[The problem] Whenever a line below holds the word "none", count it; please give only the final number.

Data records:
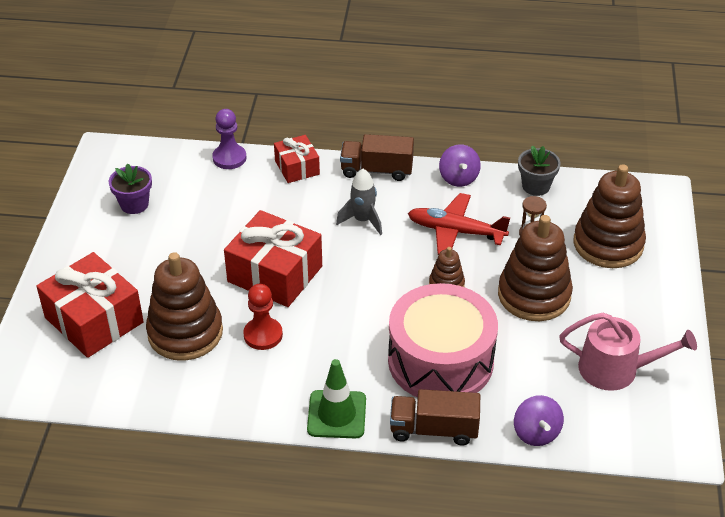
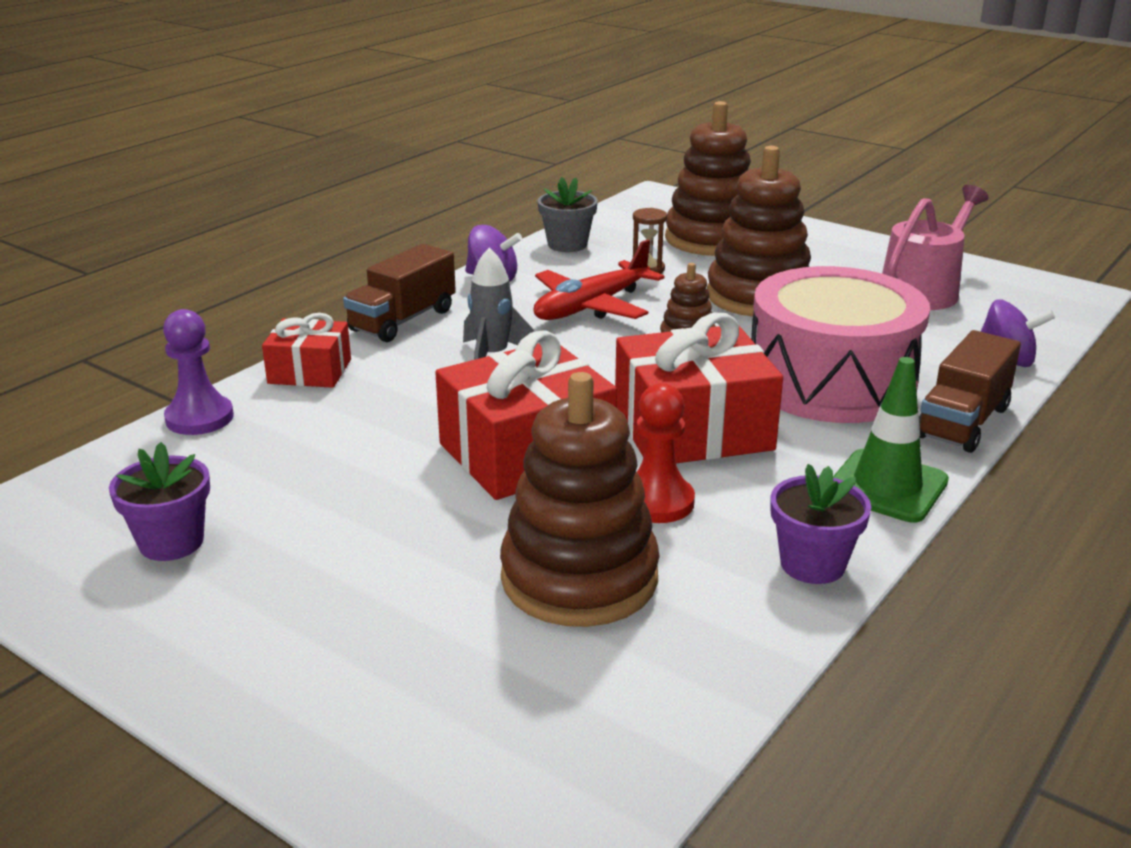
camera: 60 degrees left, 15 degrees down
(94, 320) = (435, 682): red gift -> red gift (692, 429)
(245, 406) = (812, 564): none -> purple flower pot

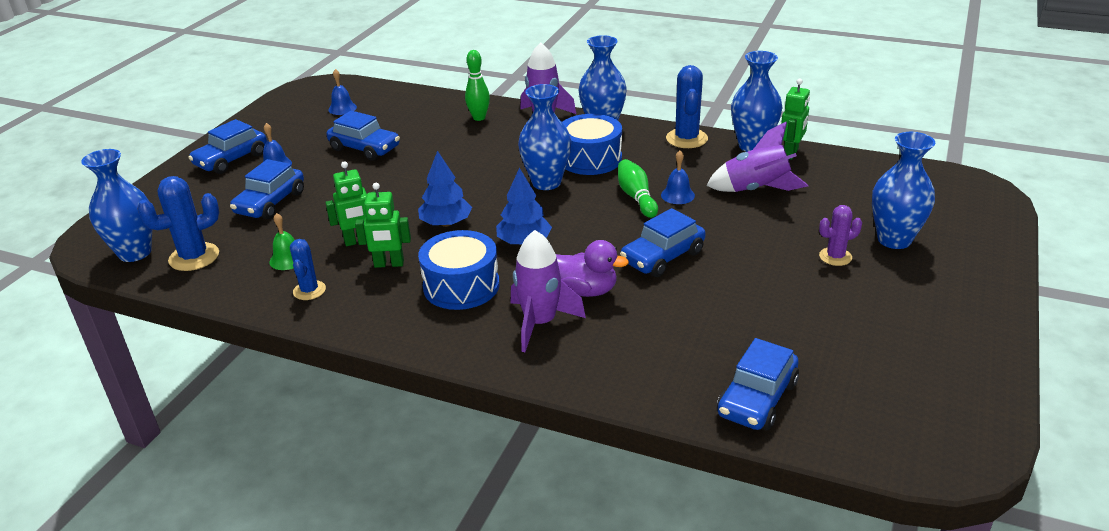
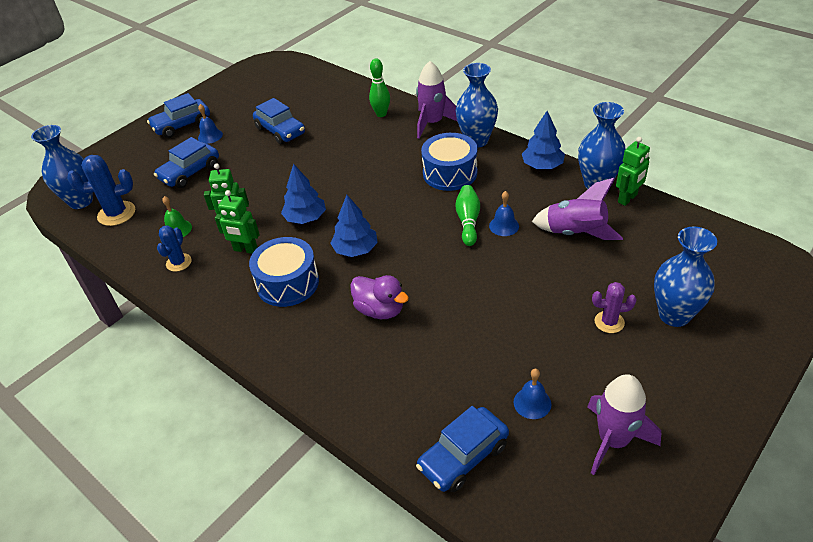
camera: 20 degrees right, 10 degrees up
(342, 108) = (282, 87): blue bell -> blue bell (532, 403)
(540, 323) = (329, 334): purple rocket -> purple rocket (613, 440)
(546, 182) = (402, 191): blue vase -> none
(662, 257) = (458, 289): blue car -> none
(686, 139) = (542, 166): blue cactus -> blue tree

[Answer to this exercise] 3